-- Start of Input for this task --

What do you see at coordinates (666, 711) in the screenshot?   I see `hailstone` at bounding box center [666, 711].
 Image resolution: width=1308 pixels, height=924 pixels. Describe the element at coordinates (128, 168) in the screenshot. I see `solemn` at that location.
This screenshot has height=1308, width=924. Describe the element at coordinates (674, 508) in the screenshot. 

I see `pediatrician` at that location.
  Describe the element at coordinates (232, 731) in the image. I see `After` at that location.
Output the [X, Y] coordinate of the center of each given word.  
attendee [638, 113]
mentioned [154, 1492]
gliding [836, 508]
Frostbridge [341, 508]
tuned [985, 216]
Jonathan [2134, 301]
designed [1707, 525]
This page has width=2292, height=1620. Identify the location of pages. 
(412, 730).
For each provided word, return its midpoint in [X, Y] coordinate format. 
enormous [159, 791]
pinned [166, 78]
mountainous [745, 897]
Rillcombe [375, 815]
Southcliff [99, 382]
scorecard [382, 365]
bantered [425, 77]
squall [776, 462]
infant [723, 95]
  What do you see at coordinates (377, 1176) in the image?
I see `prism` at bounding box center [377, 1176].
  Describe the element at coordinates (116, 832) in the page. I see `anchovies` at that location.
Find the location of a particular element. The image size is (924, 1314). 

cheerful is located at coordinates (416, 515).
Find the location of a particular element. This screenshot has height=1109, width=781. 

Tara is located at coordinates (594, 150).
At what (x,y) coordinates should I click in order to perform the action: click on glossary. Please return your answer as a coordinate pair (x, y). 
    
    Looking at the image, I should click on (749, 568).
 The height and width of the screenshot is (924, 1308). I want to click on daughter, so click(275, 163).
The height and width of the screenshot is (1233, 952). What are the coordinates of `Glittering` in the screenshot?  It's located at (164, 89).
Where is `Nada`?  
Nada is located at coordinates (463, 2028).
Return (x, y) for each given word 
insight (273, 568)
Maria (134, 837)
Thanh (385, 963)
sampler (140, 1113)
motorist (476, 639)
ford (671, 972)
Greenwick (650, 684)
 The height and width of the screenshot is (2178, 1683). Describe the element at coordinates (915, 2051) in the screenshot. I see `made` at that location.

-- End of Input for this task --

What is asked »
Copy out everything from the line containing "mentioned [154, 1492]" down to the end of the material, word for word.

Final result »
mentioned [154, 1492]
gliding [836, 508]
Frostbridge [341, 508]
tuned [985, 216]
Jonathan [2134, 301]
designed [1707, 525]
This page has width=2292, height=1620. Identify the location of pages. 
(412, 730).
For each provided word, return its midpoint in [X, Y] coordinate format. 
enormous [159, 791]
pinned [166, 78]
mountainous [745, 897]
Rillcombe [375, 815]
Southcliff [99, 382]
scorecard [382, 365]
bantered [425, 77]
squall [776, 462]
infant [723, 95]
  What do you see at coordinates (377, 1176) in the image?
I see `prism` at bounding box center [377, 1176].
  Describe the element at coordinates (116, 832) in the page. I see `anchovies` at that location.
Find the location of a particular element. The image size is (924, 1314). 

cheerful is located at coordinates (416, 515).
Find the location of a particular element. This screenshot has height=1109, width=781. 

Tara is located at coordinates (594, 150).
At what (x,y) coordinates should I click in order to perform the action: click on glossary. Please return your answer as a coordinate pair (x, y). 
    
    Looking at the image, I should click on (749, 568).
 The height and width of the screenshot is (924, 1308). I want to click on daughter, so click(275, 163).
The height and width of the screenshot is (1233, 952). What are the coordinates of `Glittering` in the screenshot?  It's located at (164, 89).
Where is `Nada`?  
Nada is located at coordinates (463, 2028).
Return (x, y) for each given word 
insight (273, 568)
Maria (134, 837)
Thanh (385, 963)
sampler (140, 1113)
motorist (476, 639)
ford (671, 972)
Greenwick (650, 684)
 The height and width of the screenshot is (2178, 1683). Describe the element at coordinates (915, 2051) in the screenshot. I see `made` at that location.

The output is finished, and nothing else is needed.